- Assignment: Lines holding the word "bottle" must be located in the listing below and copied.

- Dataset records:
---+---
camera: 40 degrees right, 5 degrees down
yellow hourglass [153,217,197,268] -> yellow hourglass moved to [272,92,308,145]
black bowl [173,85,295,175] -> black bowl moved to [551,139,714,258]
---+---
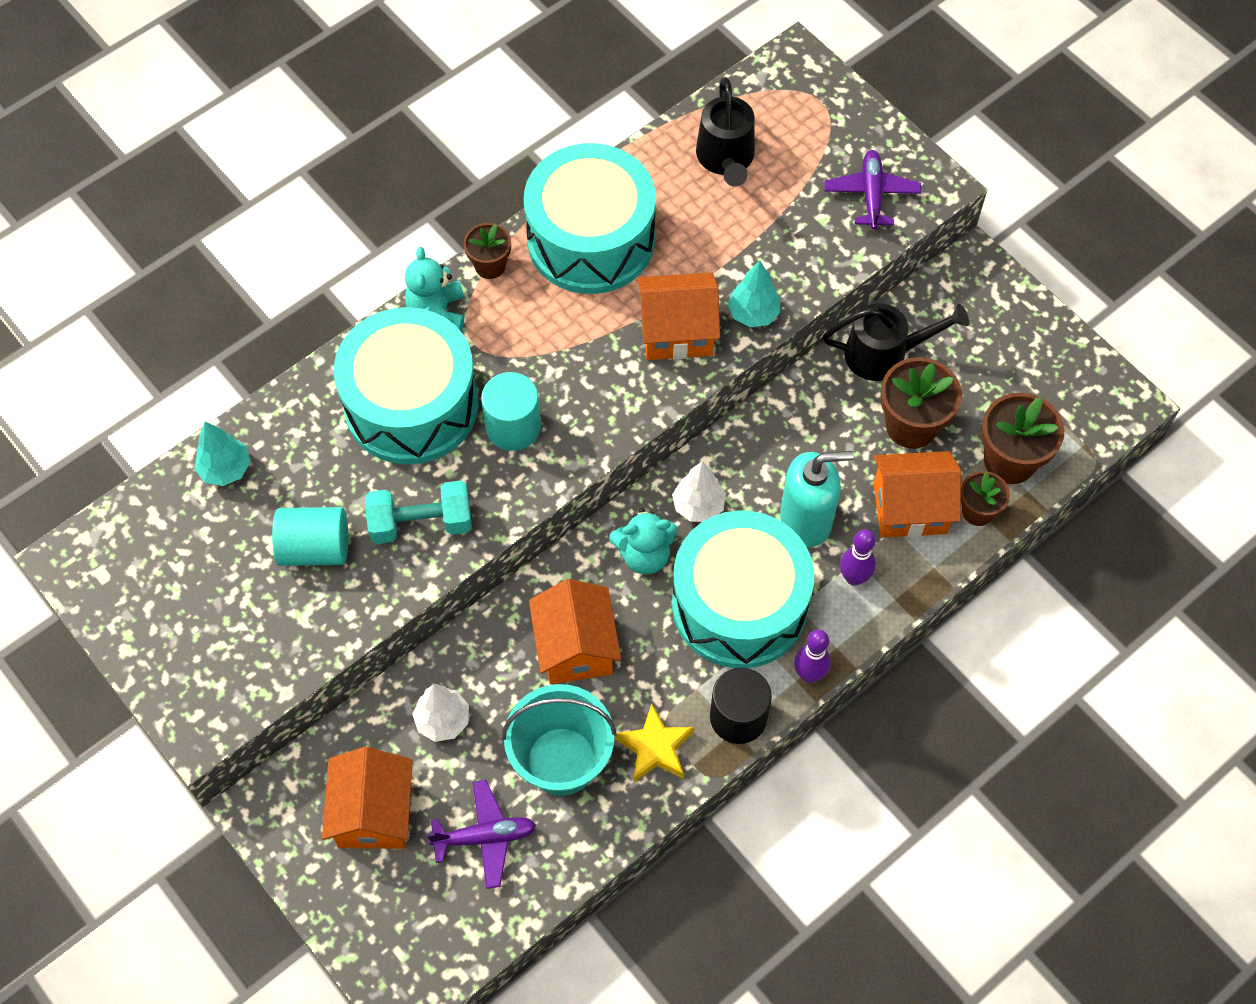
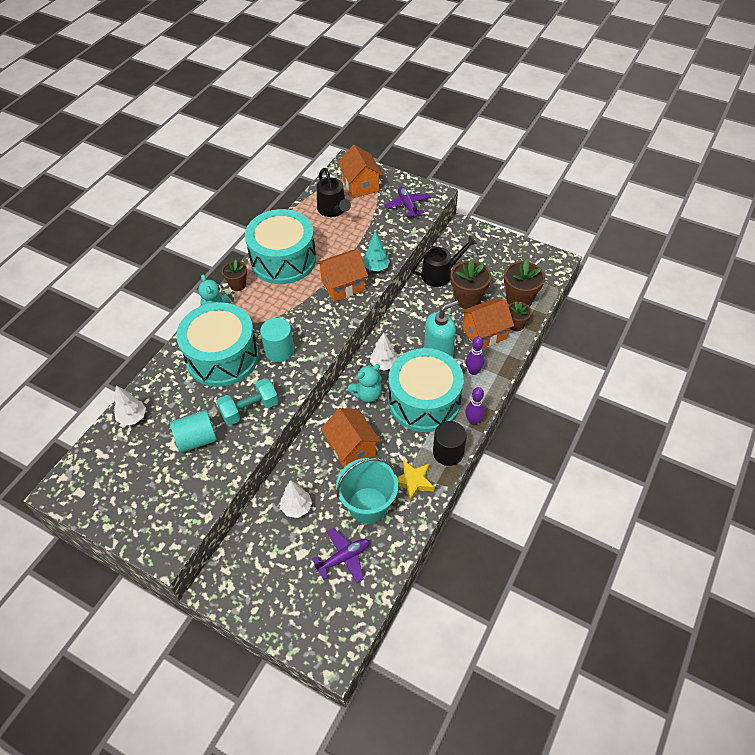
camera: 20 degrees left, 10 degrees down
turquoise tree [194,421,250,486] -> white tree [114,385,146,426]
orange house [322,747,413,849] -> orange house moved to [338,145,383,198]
---+---
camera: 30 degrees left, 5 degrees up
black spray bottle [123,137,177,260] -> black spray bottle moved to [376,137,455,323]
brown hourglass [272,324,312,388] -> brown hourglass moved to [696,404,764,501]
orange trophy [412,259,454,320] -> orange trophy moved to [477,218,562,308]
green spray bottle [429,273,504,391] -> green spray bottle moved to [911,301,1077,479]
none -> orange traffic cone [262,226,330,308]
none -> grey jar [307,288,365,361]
---+---
- Task result:
black spray bottle [123,137,177,260] -> black spray bottle moved to [376,137,455,323]
green spray bottle [429,273,504,391] -> green spray bottle moved to [911,301,1077,479]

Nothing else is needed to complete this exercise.